● **WORK TASK**
When the string "LEVEL" is part of a line below, that line should be copied.

EXERCISE DATA START

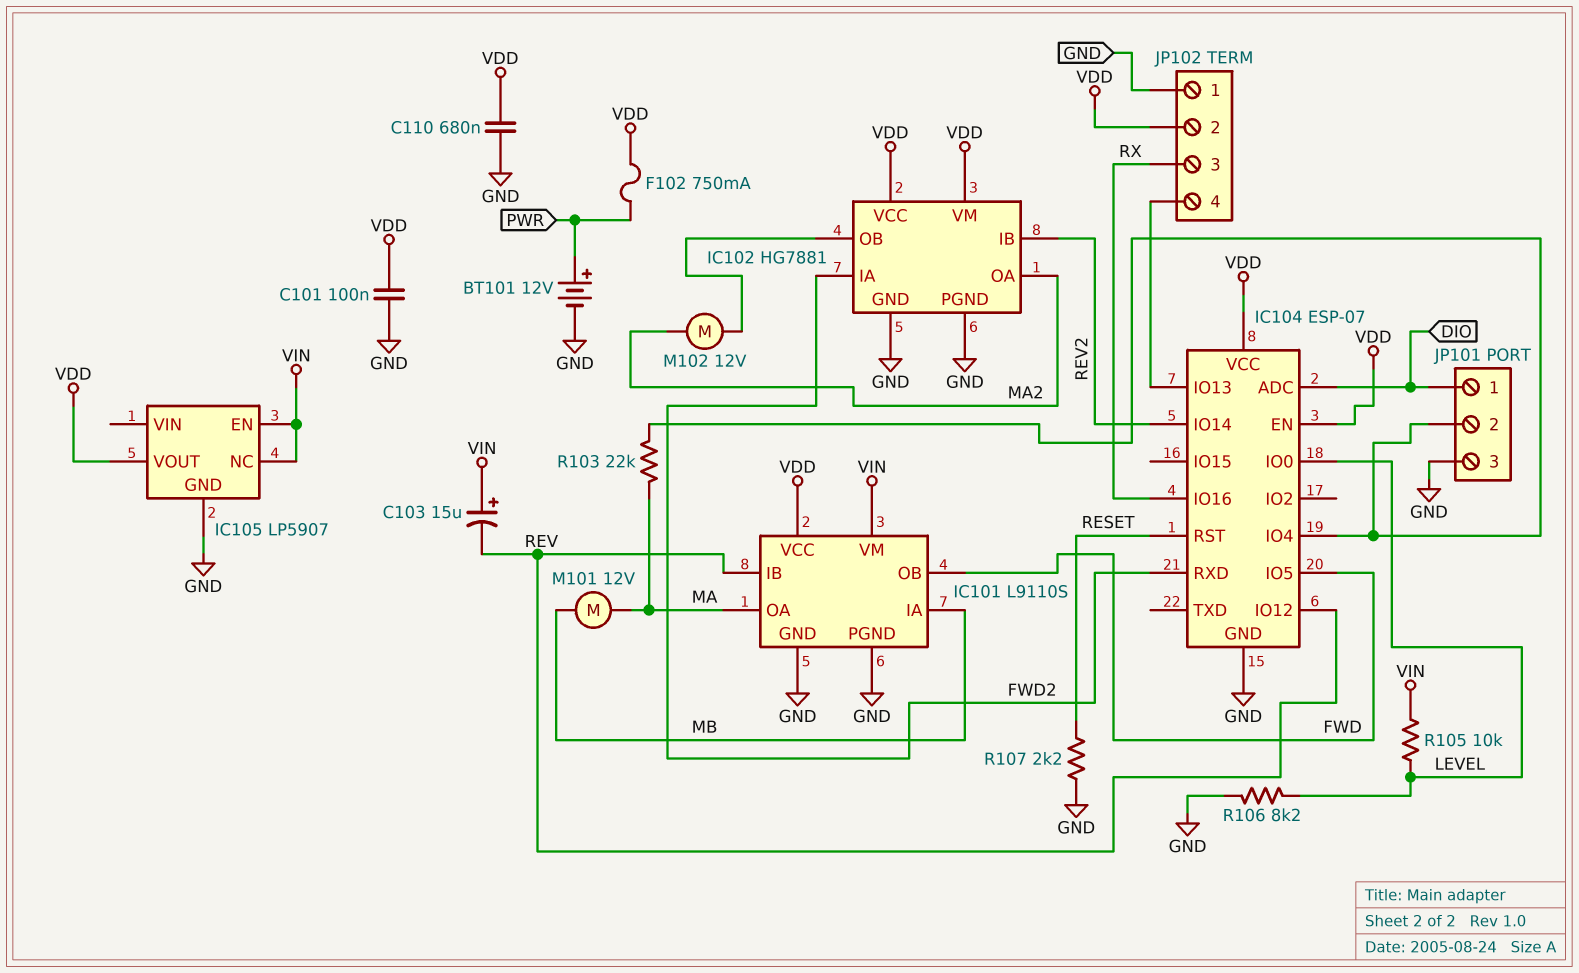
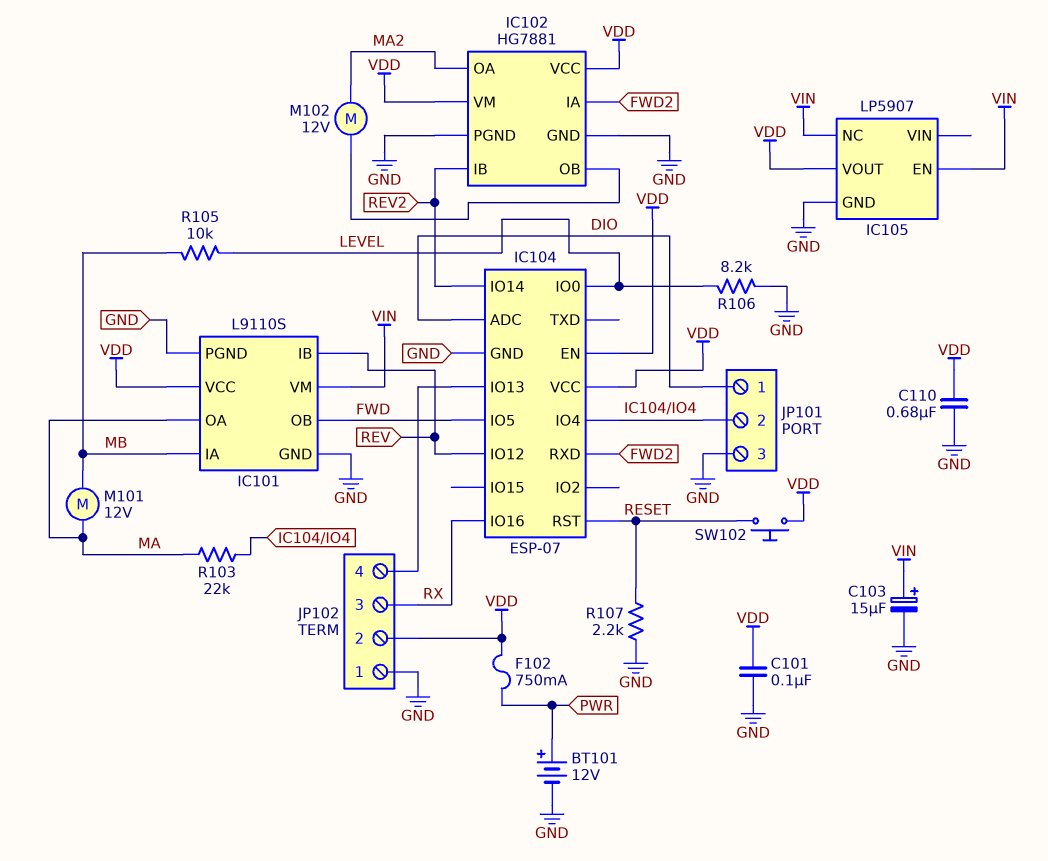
C103: 15uF (plus VIN, minus REV) -> 15uF (plus VIN, minus GND)
R105: 10k (LEVEL, VIN) -> 10k (LEVEL, MB)
SW102: none -> button (RESET, VDD)

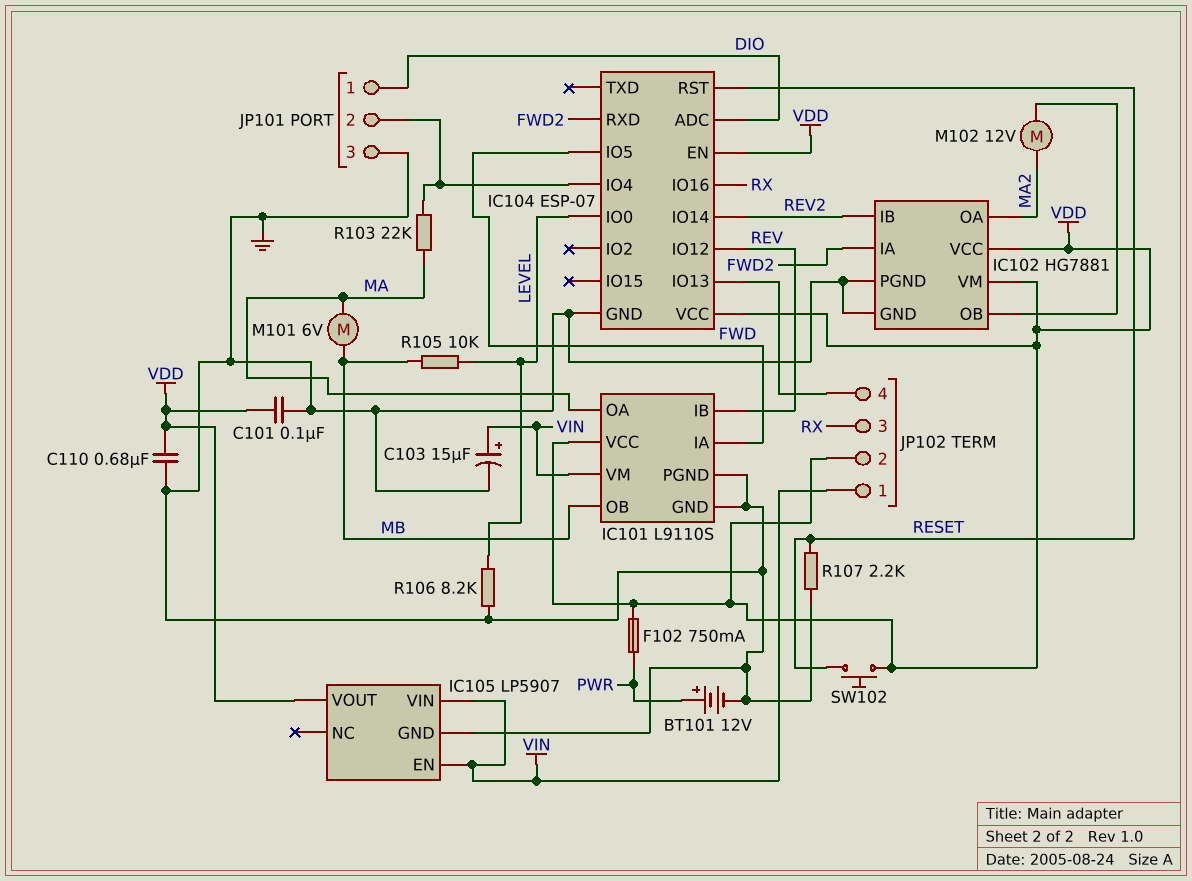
IC101 pin IA: MB -> FWD
IC101 pin OB: FWD -> MB
IC105 pin NC: VIN -> none
IC105 pin VIN: none -> VIN
JP102 pin 1: GND -> VIN
M101: motor 12V (MA, MB) -> motor 6V (MA, MB)

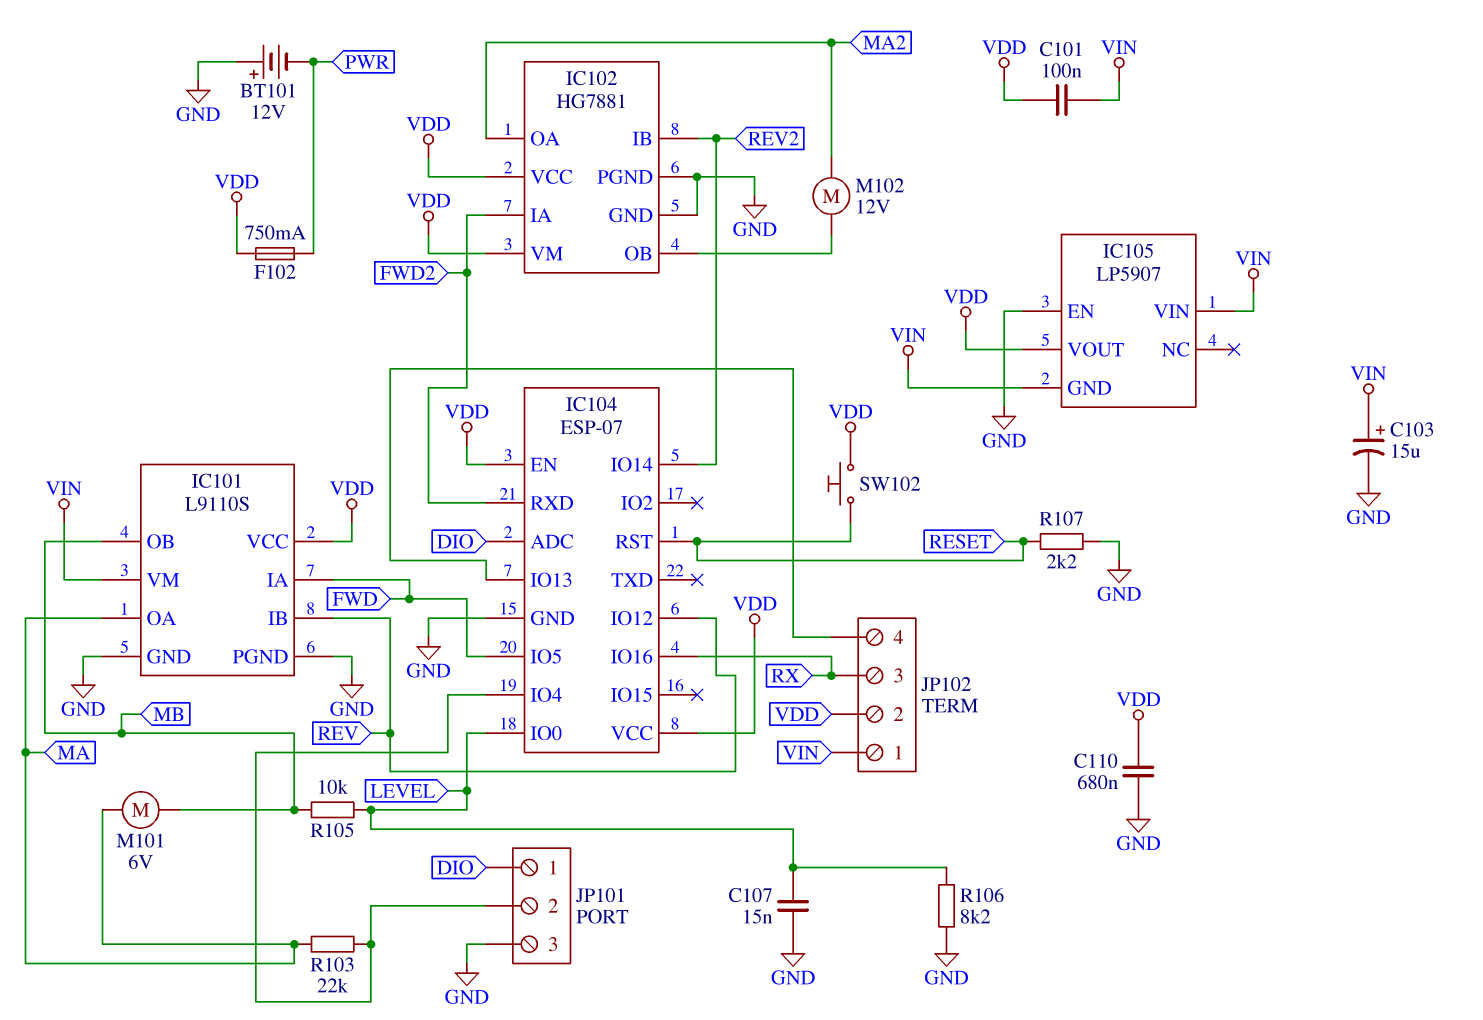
BT101: 12V (plus PWR, minus GND) -> 12V (plus GND, minus PWR)
C101: 100nF (GND, VDD) -> 100nF (VDD, VIN)
C107: none -> 15nF (GND, LEVEL)
IC105 pin EN: VIN -> GND
IC105 pin GND: GND -> VIN

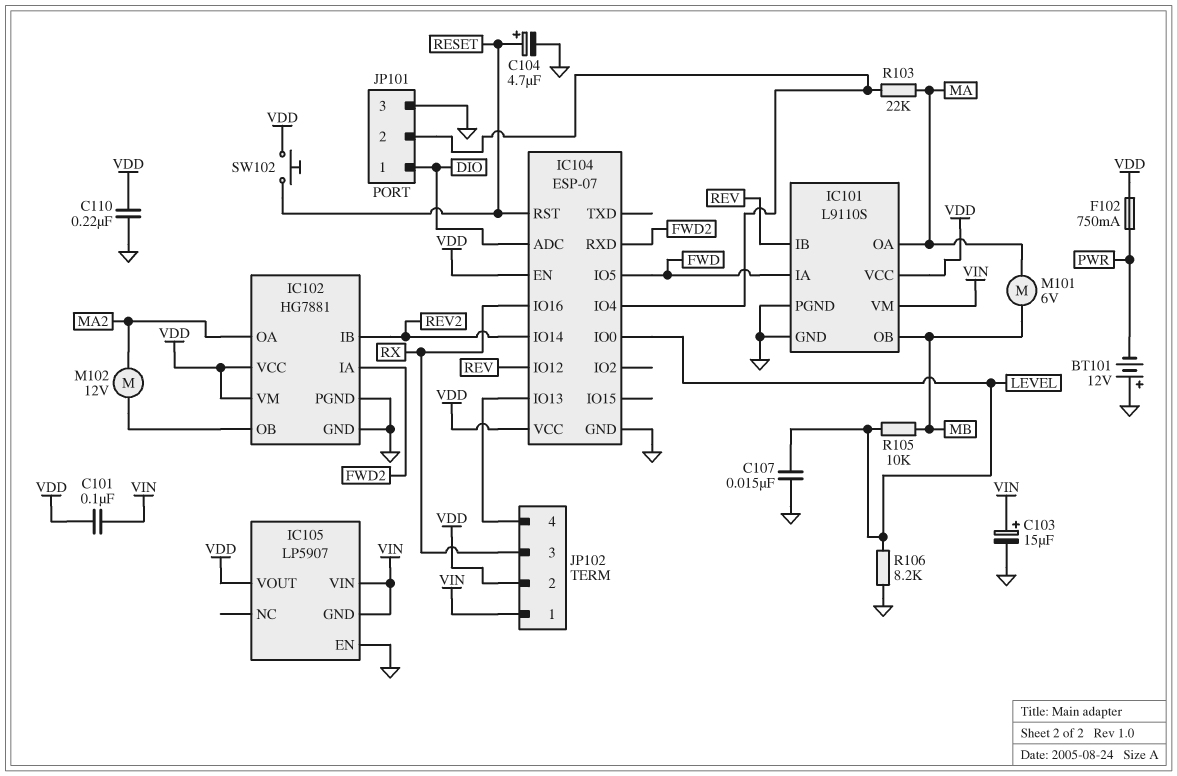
C104: none -> 4.7uF (plus RESET, minus GND)
C110: 680nF (GND, VDD) -> 220nF (GND, VDD)
R107: 2.2k (GND, RESET) -> none

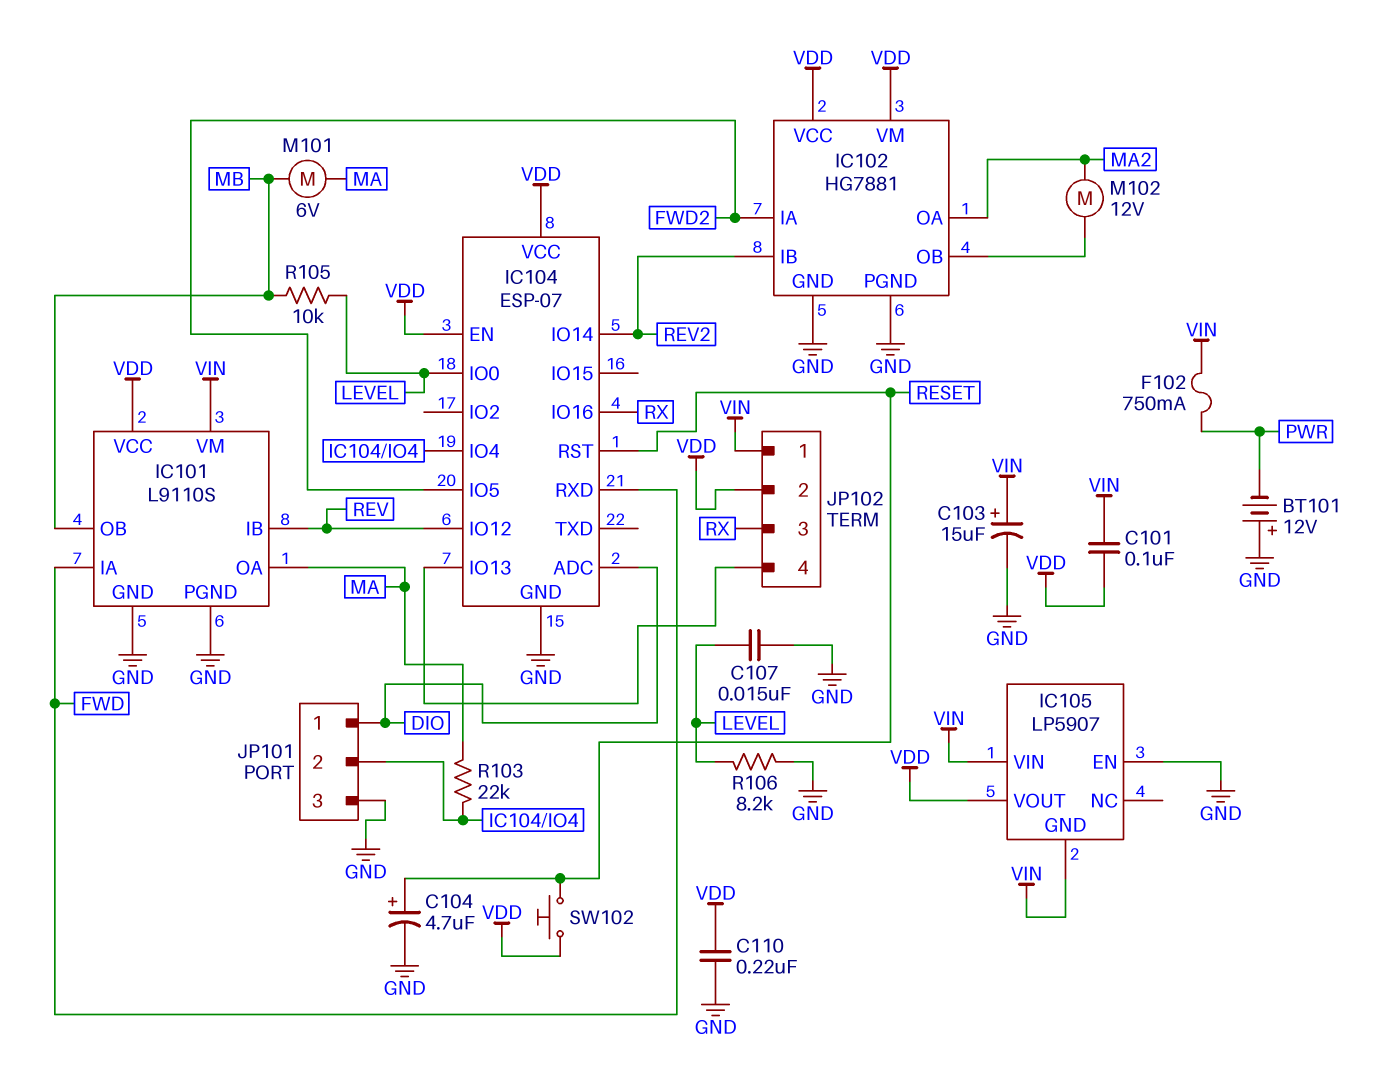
F102: 750mA (PWR, VDD) -> 750mA (PWR, VIN)
IC104 pin IO5: FWD -> FWD2
IC104 pin RXD: FWD2 -> FWD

EXERCISE DATA END

● **YOUR SOLUTION**
R105: 10k (LEVEL, VIN) -> 10k (LEVEL, MB)
C107: none -> 15nF (GND, LEVEL)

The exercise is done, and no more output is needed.